- _EXERCISE OBJECTIVE_:
In the records below, some lines contain the word "Rakete". Copy each of them.

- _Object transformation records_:
BEGIN
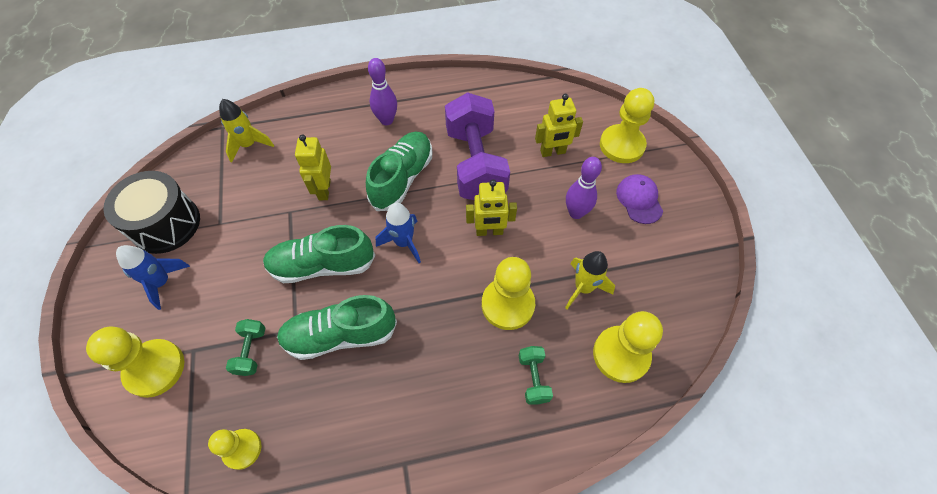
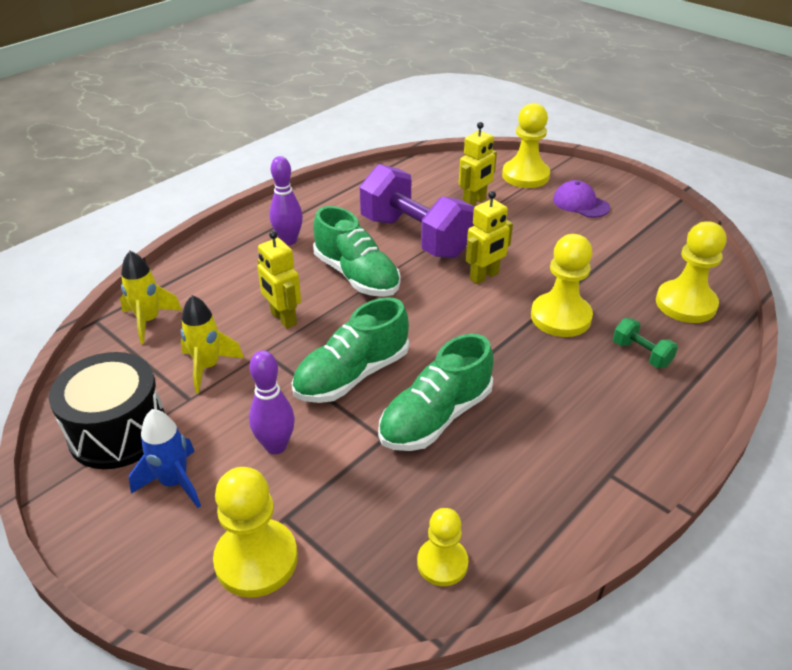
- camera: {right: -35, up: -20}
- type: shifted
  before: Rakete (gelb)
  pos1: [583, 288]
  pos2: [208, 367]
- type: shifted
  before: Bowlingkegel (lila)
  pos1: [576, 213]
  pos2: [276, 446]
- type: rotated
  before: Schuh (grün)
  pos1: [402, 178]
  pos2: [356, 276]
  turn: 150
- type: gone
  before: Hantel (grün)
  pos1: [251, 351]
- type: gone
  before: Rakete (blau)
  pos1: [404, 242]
END
- _OUTPUT_:
  before: Rakete (gelb)
  before: Rakete (blau)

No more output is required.